> PROBLEM DESCRIPTION
Go through the records and extract every line with the word "road".

•••

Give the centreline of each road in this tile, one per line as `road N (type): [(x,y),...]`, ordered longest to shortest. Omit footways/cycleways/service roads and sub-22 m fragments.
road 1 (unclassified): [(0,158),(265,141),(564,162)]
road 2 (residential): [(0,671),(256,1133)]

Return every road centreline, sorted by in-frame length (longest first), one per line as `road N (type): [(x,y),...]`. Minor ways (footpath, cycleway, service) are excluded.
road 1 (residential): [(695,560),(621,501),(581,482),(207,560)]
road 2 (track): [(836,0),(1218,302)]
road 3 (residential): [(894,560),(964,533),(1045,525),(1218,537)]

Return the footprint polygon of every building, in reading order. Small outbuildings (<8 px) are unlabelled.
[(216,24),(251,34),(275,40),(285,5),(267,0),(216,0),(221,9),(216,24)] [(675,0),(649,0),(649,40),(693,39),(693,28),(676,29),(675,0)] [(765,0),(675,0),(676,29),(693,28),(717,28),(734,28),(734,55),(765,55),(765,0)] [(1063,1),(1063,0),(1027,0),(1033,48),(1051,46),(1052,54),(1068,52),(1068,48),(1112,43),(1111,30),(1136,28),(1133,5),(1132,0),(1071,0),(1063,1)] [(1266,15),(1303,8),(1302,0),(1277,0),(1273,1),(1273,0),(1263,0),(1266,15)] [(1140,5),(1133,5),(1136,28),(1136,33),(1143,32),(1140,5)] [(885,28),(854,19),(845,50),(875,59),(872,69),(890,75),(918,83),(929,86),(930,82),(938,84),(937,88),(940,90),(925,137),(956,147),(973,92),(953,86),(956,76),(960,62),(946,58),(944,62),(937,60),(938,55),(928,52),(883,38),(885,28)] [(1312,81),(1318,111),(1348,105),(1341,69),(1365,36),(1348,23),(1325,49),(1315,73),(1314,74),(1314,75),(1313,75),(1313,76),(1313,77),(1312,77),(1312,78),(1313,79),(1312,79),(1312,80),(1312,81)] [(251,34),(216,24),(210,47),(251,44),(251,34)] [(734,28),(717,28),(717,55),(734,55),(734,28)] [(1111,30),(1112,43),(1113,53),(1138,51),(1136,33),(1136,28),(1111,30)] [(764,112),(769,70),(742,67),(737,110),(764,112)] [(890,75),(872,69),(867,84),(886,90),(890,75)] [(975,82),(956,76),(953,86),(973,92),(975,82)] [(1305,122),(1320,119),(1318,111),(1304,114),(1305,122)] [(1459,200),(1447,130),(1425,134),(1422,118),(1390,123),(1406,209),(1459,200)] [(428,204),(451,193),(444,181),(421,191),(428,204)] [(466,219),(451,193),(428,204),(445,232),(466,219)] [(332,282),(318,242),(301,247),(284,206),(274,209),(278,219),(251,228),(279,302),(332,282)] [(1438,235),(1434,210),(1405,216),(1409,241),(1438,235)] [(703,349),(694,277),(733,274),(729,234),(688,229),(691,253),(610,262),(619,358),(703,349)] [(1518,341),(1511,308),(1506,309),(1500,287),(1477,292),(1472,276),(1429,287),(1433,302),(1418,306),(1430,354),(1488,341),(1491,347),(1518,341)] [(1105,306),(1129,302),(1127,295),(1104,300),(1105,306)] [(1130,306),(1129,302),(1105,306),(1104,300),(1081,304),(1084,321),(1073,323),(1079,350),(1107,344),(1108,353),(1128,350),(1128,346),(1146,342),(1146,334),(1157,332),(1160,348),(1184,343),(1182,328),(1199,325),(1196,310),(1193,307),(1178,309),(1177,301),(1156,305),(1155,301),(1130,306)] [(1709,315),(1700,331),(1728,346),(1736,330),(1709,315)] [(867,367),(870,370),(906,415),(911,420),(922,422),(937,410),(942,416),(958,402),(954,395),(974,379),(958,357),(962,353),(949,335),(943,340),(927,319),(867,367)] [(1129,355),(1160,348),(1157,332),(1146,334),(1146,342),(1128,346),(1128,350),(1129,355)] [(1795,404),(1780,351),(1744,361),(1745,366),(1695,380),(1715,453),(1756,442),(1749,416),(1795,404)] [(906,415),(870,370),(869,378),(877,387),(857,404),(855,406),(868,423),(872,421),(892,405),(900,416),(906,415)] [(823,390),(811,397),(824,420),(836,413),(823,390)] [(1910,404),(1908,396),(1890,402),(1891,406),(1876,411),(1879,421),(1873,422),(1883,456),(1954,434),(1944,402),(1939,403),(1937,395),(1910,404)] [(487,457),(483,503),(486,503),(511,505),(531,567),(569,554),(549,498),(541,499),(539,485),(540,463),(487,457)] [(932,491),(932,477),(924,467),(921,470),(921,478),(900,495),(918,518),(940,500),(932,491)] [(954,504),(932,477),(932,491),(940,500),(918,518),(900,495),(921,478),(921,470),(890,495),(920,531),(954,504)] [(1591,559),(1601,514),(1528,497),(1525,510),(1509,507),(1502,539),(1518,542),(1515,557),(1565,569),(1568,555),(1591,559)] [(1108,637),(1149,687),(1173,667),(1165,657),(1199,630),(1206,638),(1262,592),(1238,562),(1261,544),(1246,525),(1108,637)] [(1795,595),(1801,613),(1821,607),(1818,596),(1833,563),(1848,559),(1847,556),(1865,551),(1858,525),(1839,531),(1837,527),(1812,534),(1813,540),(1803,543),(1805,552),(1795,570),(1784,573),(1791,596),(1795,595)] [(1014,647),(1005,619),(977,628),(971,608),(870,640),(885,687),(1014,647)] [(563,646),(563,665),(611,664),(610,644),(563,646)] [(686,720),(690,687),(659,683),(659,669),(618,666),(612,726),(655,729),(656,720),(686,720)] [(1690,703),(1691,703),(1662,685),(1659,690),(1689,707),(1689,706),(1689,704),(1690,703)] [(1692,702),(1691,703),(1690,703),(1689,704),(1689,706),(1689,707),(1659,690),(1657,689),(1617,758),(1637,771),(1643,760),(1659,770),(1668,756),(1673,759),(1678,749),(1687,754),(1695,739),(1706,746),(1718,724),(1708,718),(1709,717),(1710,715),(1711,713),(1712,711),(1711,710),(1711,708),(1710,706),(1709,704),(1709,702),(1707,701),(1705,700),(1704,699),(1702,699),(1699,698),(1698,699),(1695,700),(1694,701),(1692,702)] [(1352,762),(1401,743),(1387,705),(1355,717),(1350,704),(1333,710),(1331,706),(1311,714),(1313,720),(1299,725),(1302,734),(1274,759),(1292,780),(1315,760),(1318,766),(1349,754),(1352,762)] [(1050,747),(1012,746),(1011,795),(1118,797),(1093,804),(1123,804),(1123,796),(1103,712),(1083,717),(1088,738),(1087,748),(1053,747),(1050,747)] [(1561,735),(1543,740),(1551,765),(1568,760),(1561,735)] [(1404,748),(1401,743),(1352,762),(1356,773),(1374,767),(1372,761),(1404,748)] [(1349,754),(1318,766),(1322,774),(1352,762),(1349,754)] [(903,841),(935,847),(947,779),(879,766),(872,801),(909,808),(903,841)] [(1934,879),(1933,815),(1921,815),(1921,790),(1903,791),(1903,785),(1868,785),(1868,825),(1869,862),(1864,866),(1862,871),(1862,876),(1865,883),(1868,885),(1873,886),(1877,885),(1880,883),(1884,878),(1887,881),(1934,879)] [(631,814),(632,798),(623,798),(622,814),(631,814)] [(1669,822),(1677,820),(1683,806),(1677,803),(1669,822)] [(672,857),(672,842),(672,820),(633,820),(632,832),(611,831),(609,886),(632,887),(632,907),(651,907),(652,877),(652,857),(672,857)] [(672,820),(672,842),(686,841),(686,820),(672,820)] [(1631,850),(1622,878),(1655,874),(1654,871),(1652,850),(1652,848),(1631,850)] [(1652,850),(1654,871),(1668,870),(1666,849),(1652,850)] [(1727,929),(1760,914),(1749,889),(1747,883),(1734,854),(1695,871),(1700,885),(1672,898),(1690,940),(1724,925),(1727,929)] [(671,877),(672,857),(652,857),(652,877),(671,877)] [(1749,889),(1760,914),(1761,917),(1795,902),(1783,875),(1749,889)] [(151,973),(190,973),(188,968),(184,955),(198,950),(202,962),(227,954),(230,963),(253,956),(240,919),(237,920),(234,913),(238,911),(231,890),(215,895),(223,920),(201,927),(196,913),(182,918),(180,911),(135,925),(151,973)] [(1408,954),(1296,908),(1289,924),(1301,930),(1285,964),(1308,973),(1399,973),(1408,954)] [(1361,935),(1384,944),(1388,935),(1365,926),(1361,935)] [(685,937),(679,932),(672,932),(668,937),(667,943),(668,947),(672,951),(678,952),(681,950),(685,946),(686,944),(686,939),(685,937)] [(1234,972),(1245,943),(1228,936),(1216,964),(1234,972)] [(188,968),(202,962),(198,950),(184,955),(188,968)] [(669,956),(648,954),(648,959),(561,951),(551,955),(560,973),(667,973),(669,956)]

•••

> RESULT
Give the centreline of each road in this tile, one per line as `road N (type): [(x,y),...]`, ordered longest to shortest. Omit footways/cycleways/service roads and sub-22 m fragments.
road 1 (unclassified): [(0,158),(265,141),(564,162)]
road 2 (residential): [(0,671),(256,1133)]
Return every road centreline, sorted by in-frame length (longest first), one per line as `road N (type): [(x,y),...]`. Minor ways (footpath, cycleway, service) are excluded.
road 1 (residential): [(695,560),(621,501),(581,482),(207,560)]
road 2 (track): [(836,0),(1218,302)]
road 3 (residential): [(894,560),(964,533),(1045,525),(1218,537)]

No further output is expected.